SOURCE RECORDS Start Marker

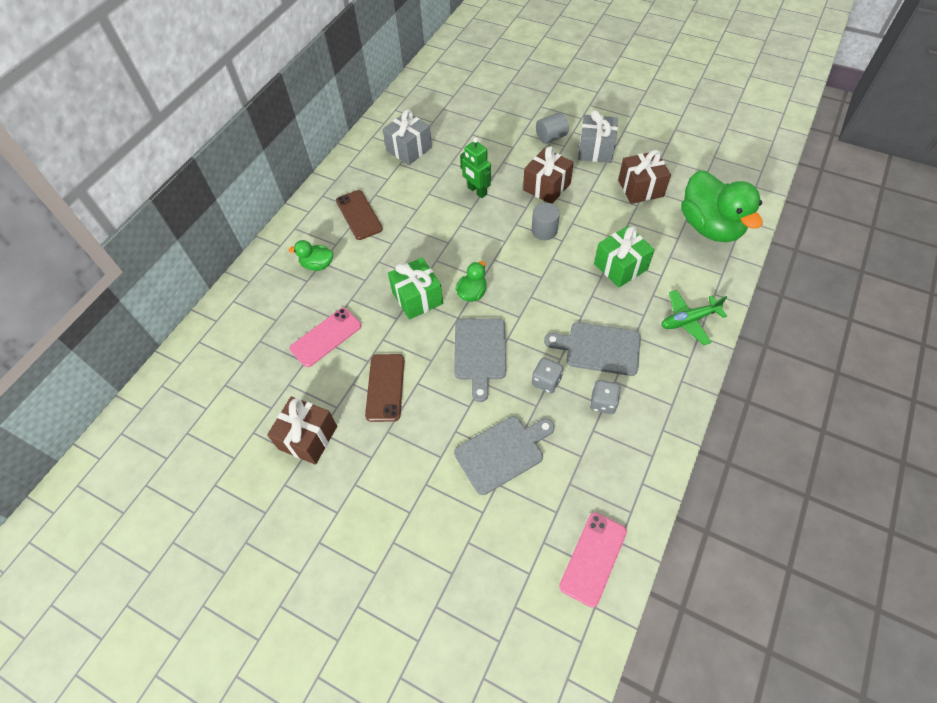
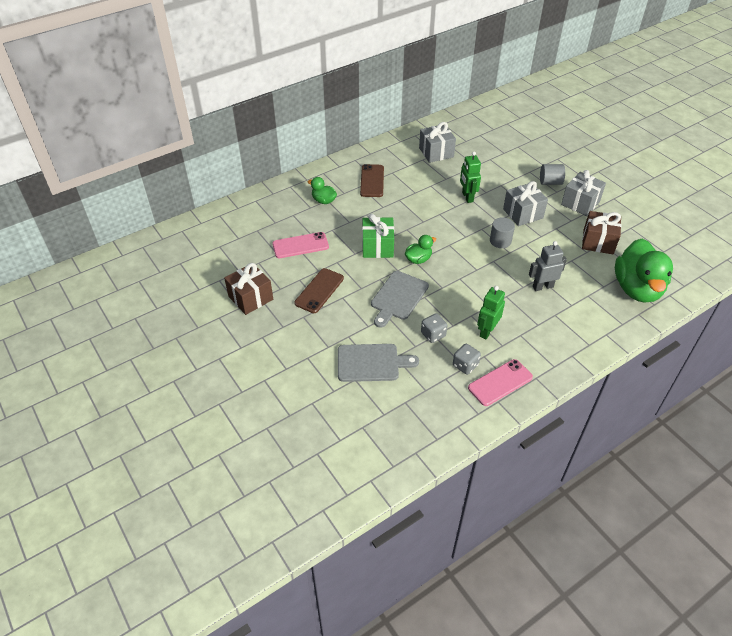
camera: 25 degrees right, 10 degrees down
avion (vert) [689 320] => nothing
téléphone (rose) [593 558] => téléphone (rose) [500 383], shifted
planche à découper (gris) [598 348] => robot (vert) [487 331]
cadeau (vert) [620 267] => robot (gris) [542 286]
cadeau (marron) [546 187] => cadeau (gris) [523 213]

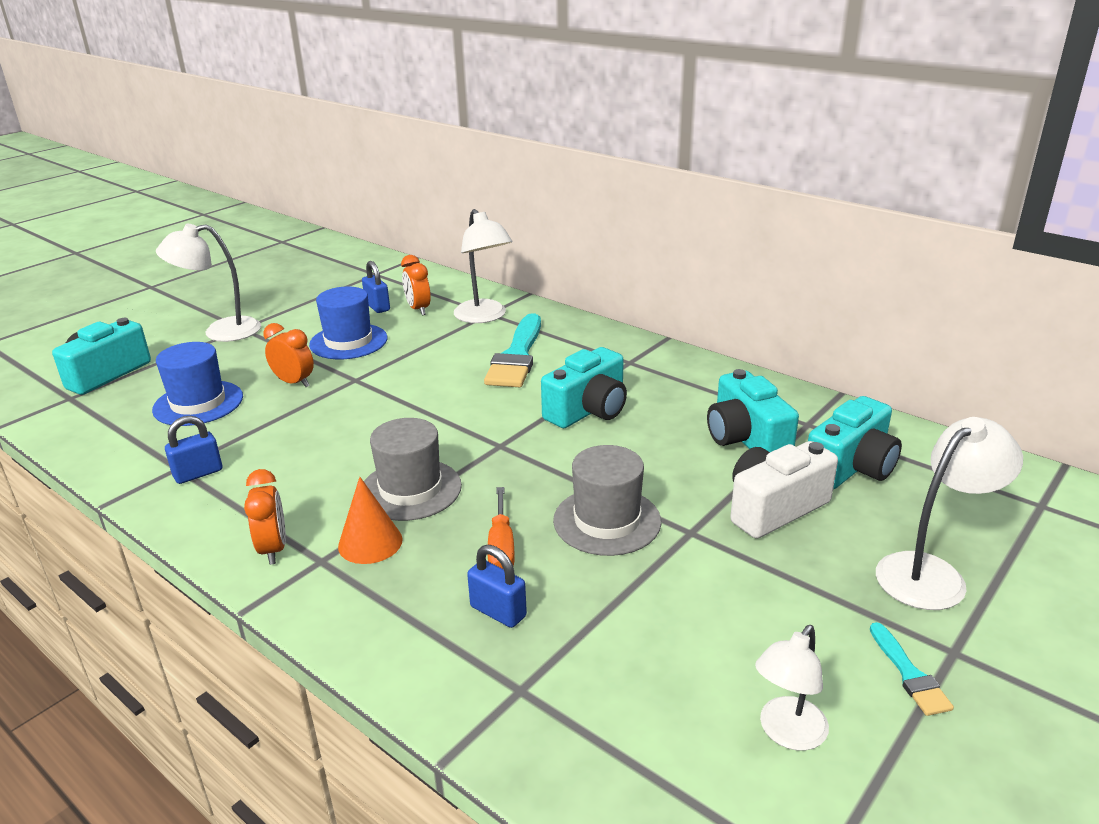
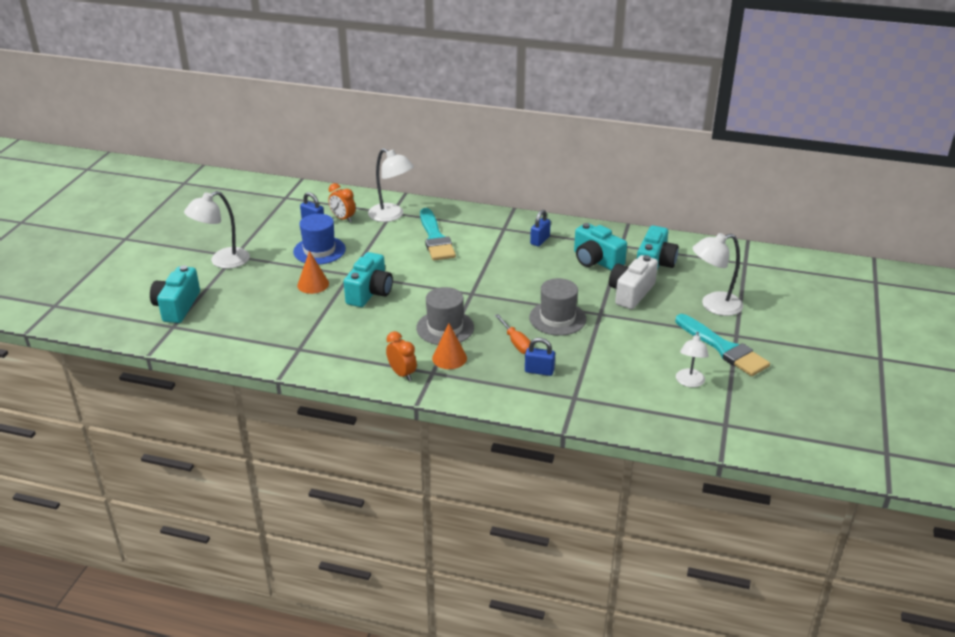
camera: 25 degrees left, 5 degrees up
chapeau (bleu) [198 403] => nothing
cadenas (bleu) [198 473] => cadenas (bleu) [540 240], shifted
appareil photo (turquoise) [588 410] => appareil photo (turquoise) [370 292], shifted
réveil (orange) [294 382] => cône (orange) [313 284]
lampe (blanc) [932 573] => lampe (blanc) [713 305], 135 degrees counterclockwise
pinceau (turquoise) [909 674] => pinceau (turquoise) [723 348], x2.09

SOURCE RECORDS End Marker

--- TASK ---
Find where the line with "avion (vert) [689 320] => nothing" sits in the material above, then copy exactly from it through the line with "cadeau (vert) [620". Add no other line.

--- ANSWER TO THE PROBLEM ---
avion (vert) [689 320] => nothing
téléphone (rose) [593 558] => téléphone (rose) [500 383], shifted
planche à découper (gris) [598 348] => robot (vert) [487 331]
cadeau (vert) [620 267] => robot (gris) [542 286]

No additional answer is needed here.